TASK TO CARRY OUT> Reproduce the items verbatim, starting with the line that contains "Thornmere [280, 763]" and continuing through the line that contains "center [906, 1016].".

GIVEN RECORDS>
* START *
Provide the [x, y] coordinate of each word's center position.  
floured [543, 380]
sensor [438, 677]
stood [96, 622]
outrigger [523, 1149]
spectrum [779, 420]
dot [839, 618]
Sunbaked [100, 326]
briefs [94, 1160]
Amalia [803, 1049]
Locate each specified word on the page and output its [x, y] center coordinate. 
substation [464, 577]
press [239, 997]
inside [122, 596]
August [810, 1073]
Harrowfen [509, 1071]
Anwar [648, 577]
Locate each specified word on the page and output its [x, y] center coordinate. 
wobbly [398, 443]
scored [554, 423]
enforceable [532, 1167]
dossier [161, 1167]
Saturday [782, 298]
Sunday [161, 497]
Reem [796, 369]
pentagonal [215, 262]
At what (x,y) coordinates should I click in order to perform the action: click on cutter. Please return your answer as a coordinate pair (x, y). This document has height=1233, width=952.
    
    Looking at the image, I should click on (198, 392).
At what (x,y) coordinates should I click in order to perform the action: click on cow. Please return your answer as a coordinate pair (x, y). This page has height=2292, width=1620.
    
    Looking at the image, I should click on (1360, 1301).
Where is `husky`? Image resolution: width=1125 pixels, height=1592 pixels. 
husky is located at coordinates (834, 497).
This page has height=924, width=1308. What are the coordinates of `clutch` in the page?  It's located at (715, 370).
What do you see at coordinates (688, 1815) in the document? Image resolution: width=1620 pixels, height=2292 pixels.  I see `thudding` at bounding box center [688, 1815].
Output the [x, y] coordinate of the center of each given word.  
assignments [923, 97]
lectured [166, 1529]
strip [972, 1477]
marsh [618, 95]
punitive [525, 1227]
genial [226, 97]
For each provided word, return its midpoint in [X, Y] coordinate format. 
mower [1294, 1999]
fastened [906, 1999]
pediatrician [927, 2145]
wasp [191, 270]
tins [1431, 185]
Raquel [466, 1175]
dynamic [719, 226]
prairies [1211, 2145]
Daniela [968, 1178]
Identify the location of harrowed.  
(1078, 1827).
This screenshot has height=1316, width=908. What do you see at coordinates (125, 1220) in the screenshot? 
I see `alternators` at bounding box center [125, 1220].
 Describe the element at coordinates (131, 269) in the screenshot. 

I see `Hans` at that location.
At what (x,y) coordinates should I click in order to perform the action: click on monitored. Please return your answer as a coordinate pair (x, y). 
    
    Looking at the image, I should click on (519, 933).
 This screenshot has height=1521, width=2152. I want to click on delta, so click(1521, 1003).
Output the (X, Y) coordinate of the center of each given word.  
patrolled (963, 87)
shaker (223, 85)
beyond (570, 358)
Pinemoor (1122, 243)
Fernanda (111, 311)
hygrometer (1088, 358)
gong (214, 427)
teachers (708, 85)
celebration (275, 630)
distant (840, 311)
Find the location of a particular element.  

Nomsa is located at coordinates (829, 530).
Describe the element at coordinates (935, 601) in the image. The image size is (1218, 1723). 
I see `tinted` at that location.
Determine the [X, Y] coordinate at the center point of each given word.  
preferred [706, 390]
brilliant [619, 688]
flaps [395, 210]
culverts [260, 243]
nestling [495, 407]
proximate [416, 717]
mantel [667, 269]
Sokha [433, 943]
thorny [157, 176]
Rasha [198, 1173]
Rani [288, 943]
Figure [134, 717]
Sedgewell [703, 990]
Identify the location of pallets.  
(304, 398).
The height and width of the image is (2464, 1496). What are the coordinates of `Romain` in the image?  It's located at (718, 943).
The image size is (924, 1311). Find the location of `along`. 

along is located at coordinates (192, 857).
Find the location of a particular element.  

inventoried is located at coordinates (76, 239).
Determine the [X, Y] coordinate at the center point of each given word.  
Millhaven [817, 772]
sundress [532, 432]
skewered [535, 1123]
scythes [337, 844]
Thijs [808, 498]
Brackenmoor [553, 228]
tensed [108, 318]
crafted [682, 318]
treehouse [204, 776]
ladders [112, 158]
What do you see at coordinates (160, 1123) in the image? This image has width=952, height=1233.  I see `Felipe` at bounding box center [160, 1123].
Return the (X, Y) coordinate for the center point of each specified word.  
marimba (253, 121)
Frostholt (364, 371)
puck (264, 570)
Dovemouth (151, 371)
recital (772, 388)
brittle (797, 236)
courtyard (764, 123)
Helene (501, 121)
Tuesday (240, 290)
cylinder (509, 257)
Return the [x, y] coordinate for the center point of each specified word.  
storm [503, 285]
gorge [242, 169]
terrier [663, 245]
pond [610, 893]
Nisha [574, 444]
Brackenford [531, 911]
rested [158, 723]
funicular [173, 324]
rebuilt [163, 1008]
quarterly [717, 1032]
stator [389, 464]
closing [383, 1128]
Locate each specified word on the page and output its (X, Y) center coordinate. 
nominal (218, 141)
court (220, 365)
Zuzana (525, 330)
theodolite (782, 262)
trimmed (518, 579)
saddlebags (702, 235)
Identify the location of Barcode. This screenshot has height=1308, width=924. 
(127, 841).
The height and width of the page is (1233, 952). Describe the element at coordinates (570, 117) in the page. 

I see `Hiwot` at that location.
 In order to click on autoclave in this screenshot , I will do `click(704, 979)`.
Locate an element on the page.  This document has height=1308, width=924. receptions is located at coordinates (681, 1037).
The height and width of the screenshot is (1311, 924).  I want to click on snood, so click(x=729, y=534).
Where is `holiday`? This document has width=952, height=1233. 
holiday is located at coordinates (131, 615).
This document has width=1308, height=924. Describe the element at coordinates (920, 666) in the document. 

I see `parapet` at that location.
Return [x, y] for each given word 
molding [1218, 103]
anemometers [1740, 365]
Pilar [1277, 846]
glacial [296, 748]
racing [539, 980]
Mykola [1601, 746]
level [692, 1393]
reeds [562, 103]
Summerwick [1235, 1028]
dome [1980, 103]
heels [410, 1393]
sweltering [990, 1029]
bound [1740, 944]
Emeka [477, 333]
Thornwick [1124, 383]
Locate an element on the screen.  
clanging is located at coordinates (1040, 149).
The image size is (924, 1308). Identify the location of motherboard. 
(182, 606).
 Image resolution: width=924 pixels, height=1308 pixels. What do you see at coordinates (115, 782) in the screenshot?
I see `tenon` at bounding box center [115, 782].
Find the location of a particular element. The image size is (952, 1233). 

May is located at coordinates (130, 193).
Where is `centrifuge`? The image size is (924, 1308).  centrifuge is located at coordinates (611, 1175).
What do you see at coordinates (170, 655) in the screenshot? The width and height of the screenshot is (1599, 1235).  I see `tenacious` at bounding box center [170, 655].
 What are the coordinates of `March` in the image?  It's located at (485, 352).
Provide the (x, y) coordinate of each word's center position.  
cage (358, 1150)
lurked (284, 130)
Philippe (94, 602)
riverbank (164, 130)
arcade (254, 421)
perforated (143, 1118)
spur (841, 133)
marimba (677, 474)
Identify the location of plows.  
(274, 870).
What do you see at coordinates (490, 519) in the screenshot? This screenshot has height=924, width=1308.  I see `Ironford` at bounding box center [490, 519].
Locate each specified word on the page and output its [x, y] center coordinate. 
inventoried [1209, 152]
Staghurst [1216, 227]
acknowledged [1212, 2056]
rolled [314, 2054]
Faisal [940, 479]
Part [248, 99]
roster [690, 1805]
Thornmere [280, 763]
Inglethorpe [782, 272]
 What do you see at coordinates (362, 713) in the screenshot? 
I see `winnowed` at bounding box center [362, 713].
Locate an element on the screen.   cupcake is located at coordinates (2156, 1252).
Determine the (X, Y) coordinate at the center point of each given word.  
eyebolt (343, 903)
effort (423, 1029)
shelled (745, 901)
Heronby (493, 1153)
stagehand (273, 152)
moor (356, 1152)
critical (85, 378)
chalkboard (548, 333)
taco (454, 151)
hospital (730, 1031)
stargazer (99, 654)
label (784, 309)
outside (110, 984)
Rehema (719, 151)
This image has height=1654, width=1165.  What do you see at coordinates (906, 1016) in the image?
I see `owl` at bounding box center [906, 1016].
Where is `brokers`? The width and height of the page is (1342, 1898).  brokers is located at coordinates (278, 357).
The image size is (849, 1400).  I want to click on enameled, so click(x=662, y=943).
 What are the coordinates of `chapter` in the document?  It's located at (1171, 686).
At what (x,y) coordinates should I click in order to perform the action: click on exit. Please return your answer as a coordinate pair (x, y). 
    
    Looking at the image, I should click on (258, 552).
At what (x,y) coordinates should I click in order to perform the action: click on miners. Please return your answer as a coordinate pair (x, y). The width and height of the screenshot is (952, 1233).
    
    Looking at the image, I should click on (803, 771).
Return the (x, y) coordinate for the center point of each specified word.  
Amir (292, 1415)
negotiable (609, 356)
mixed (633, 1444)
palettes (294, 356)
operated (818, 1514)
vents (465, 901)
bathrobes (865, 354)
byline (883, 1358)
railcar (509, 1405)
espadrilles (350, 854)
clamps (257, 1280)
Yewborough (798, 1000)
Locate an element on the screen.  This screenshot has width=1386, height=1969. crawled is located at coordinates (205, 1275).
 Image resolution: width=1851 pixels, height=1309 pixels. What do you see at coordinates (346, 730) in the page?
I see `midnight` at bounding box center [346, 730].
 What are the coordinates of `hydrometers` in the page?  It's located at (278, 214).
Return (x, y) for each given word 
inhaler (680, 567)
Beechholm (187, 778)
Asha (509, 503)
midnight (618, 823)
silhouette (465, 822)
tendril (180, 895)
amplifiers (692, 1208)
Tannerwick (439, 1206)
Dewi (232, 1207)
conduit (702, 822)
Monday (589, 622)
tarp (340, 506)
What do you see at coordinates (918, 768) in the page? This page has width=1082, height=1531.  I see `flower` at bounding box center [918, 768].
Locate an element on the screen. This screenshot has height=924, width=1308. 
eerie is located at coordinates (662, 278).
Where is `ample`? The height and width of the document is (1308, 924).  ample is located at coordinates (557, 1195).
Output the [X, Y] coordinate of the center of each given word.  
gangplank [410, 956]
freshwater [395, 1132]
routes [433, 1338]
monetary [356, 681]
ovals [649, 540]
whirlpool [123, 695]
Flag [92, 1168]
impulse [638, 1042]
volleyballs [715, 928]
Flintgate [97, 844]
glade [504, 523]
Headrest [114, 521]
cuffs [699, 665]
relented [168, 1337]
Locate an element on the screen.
* END *
OUTPUT BELOW>
Thornmere [280, 763]
Inglethorpe [782, 272]
 What do you see at coordinates (362, 713) in the screenshot? 
I see `winnowed` at bounding box center [362, 713].
Locate an element on the screen.   cupcake is located at coordinates (2156, 1252).
Determine the (X, Y) coordinate at the center point of each given word.  
eyebolt (343, 903)
effort (423, 1029)
shelled (745, 901)
Heronby (493, 1153)
stagehand (273, 152)
moor (356, 1152)
critical (85, 378)
chalkboard (548, 333)
taco (454, 151)
hospital (730, 1031)
stargazer (99, 654)
label (784, 309)
outside (110, 984)
Rehema (719, 151)
This image has height=1654, width=1165.  What do you see at coordinates (906, 1016) in the image?
I see `owl` at bounding box center [906, 1016].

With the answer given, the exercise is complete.